» **Exercise details**: Which lines below fall between the one containing "camera: 125 degrees right, 15 degrees down" and the one containing "(391, 255) = (598, 160): blue"? Repeat them exactly, counting both of those lines, and add nothing else.

» **Given data**:
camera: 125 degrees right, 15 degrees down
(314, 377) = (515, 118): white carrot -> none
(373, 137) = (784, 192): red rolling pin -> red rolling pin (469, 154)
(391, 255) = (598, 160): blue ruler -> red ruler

--

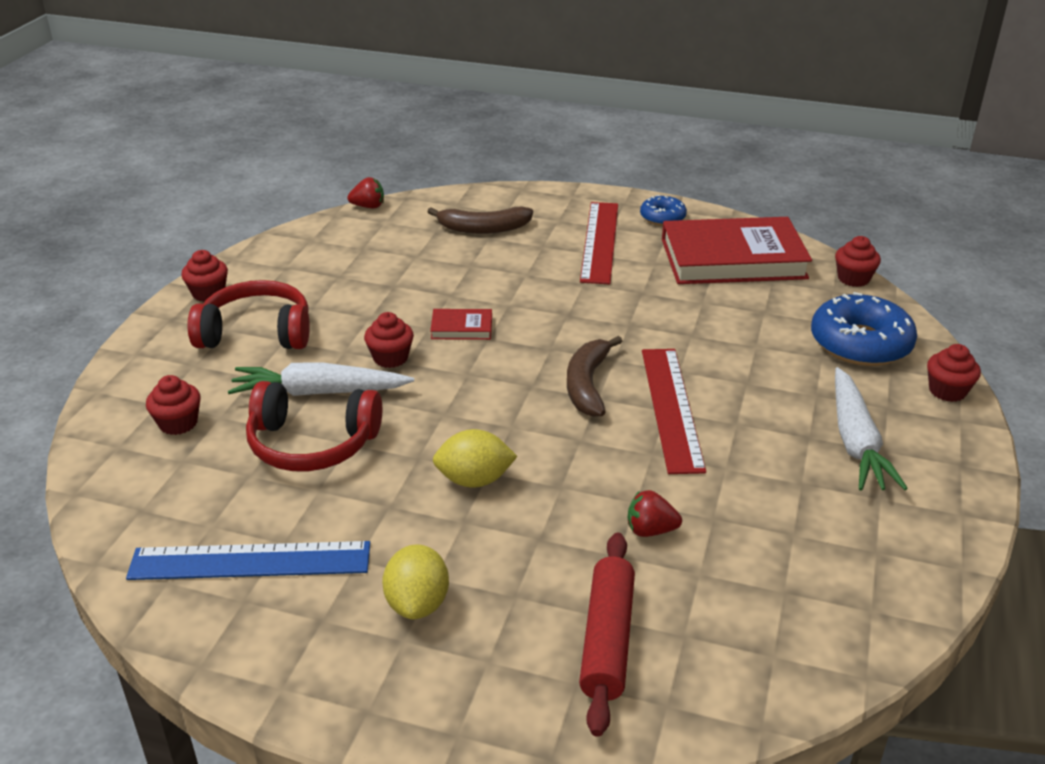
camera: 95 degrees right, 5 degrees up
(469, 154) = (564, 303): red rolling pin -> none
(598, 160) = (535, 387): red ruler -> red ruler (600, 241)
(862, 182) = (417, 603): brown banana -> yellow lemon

» **Exercise output**:
camera: 125 degrees right, 15 degrees down
(314, 377) = (515, 118): white carrot -> none
(373, 137) = (784, 192): red rolling pin -> red rolling pin (469, 154)
(391, 255) = (598, 160): blue ruler -> red ruler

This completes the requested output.